[Scene difference descriptions]
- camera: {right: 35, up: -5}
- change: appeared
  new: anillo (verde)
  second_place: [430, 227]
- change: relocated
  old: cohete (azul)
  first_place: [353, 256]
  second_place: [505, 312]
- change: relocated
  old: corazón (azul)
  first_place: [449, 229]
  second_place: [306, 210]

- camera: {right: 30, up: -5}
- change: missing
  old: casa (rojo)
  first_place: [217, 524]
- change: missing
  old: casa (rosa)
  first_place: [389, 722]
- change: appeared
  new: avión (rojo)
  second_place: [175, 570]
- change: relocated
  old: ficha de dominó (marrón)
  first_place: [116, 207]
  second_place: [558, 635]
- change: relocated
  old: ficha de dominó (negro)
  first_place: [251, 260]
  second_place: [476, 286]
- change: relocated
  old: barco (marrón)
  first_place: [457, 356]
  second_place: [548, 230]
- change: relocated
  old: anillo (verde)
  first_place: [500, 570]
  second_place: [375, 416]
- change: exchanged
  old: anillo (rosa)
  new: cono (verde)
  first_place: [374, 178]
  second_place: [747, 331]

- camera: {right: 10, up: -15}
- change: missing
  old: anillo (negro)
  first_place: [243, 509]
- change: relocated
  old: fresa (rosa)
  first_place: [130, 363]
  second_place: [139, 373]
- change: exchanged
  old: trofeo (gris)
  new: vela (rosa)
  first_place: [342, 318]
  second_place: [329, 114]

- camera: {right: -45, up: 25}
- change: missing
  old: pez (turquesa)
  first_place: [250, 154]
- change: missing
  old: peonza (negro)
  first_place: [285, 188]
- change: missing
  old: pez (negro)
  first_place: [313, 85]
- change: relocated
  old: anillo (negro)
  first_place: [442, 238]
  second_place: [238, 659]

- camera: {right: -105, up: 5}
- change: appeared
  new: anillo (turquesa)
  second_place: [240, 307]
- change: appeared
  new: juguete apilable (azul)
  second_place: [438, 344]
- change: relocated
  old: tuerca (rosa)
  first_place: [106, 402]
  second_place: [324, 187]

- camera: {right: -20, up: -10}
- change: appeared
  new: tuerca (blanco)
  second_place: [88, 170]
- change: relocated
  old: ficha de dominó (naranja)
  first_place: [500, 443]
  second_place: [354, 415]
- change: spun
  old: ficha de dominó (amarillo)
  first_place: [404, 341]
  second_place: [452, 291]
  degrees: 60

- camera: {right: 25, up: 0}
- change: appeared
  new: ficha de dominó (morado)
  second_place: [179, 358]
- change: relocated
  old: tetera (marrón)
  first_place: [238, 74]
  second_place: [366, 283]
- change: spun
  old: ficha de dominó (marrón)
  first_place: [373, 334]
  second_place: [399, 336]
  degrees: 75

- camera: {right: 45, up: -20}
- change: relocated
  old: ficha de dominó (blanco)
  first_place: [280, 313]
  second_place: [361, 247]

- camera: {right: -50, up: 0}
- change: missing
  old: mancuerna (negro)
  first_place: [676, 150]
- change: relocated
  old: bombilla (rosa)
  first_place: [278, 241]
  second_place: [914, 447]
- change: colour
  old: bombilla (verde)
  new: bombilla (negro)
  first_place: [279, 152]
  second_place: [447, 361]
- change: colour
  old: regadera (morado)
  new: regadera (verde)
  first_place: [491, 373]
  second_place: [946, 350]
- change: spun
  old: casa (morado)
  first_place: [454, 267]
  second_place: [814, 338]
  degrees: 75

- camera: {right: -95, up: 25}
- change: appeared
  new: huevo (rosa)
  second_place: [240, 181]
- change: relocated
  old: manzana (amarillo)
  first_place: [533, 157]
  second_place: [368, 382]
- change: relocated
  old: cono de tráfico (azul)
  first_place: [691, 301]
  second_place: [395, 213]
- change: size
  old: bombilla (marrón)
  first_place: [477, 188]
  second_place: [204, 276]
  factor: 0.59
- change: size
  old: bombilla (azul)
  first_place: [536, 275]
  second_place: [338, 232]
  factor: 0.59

YOUR OBJECTIVE » Please retype the entries above in full, exactly as they stand.

TASK OUTPUT »
- camera: {right: 35, up: -5}
- change: appeared
  new: anillo (verde)
  second_place: [430, 227]
- change: relocated
  old: cohete (azul)
  first_place: [353, 256]
  second_place: [505, 312]
- change: relocated
  old: corazón (azul)
  first_place: [449, 229]
  second_place: [306, 210]

- camera: {right: 30, up: -5}
- change: missing
  old: casa (rojo)
  first_place: [217, 524]
- change: missing
  old: casa (rosa)
  first_place: [389, 722]
- change: appeared
  new: avión (rojo)
  second_place: [175, 570]
- change: relocated
  old: ficha de dominó (marrón)
  first_place: [116, 207]
  second_place: [558, 635]
- change: relocated
  old: ficha de dominó (negro)
  first_place: [251, 260]
  second_place: [476, 286]
- change: relocated
  old: barco (marrón)
  first_place: [457, 356]
  second_place: [548, 230]
- change: relocated
  old: anillo (verde)
  first_place: [500, 570]
  second_place: [375, 416]
- change: exchanged
  old: anillo (rosa)
  new: cono (verde)
  first_place: [374, 178]
  second_place: [747, 331]

- camera: {right: 10, up: -15}
- change: missing
  old: anillo (negro)
  first_place: [243, 509]
- change: relocated
  old: fresa (rosa)
  first_place: [130, 363]
  second_place: [139, 373]
- change: exchanged
  old: trofeo (gris)
  new: vela (rosa)
  first_place: [342, 318]
  second_place: [329, 114]

- camera: {right: -45, up: 25}
- change: missing
  old: pez (turquesa)
  first_place: [250, 154]
- change: missing
  old: peonza (negro)
  first_place: [285, 188]
- change: missing
  old: pez (negro)
  first_place: [313, 85]
- change: relocated
  old: anillo (negro)
  first_place: [442, 238]
  second_place: [238, 659]

- camera: {right: -105, up: 5}
- change: appeared
  new: anillo (turquesa)
  second_place: [240, 307]
- change: appeared
  new: juguete apilable (azul)
  second_place: [438, 344]
- change: relocated
  old: tuerca (rosa)
  first_place: [106, 402]
  second_place: [324, 187]

- camera: {right: -20, up: -10}
- change: appeared
  new: tuerca (blanco)
  second_place: [88, 170]
- change: relocated
  old: ficha de dominó (naranja)
  first_place: [500, 443]
  second_place: [354, 415]
- change: spun
  old: ficha de dominó (amarillo)
  first_place: [404, 341]
  second_place: [452, 291]
  degrees: 60

- camera: {right: 25, up: 0}
- change: appeared
  new: ficha de dominó (morado)
  second_place: [179, 358]
- change: relocated
  old: tetera (marrón)
  first_place: [238, 74]
  second_place: [366, 283]
- change: spun
  old: ficha de dominó (marrón)
  first_place: [373, 334]
  second_place: [399, 336]
  degrees: 75

- camera: {right: 45, up: -20}
- change: relocated
  old: ficha de dominó (blanco)
  first_place: [280, 313]
  second_place: [361, 247]

- camera: {right: -50, up: 0}
- change: missing
  old: mancuerna (negro)
  first_place: [676, 150]
- change: relocated
  old: bombilla (rosa)
  first_place: [278, 241]
  second_place: [914, 447]
- change: colour
  old: bombilla (verde)
  new: bombilla (negro)
  first_place: [279, 152]
  second_place: [447, 361]
- change: colour
  old: regadera (morado)
  new: regadera (verde)
  first_place: [491, 373]
  second_place: [946, 350]
- change: spun
  old: casa (morado)
  first_place: [454, 267]
  second_place: [814, 338]
  degrees: 75

- camera: {right: -95, up: 25}
- change: appeared
  new: huevo (rosa)
  second_place: [240, 181]
- change: relocated
  old: manzana (amarillo)
  first_place: [533, 157]
  second_place: [368, 382]
- change: relocated
  old: cono de tráfico (azul)
  first_place: [691, 301]
  second_place: [395, 213]
- change: size
  old: bombilla (marrón)
  first_place: [477, 188]
  second_place: [204, 276]
  factor: 0.59
- change: size
  old: bombilla (azul)
  first_place: [536, 275]
  second_place: [338, 232]
  factor: 0.59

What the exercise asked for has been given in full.